[PROBLEM TO SOLVE] In the listing below, count the lines containing the string "moved". Reply with that number only.

[DATA EXTRACTS]
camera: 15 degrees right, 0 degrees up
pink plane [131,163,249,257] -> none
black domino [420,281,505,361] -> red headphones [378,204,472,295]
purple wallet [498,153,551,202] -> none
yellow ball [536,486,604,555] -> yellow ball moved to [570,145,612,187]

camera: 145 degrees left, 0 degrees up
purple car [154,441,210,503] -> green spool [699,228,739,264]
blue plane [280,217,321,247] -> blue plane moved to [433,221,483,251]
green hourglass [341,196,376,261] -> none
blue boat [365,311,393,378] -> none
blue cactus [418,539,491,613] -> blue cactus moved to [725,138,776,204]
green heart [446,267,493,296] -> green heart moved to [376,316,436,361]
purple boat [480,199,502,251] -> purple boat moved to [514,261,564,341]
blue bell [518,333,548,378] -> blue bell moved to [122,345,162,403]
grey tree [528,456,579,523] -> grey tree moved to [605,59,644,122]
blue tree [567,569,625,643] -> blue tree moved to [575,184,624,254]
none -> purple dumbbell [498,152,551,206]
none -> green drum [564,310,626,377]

[RESPONSE FOR THIS EXERCISE] 8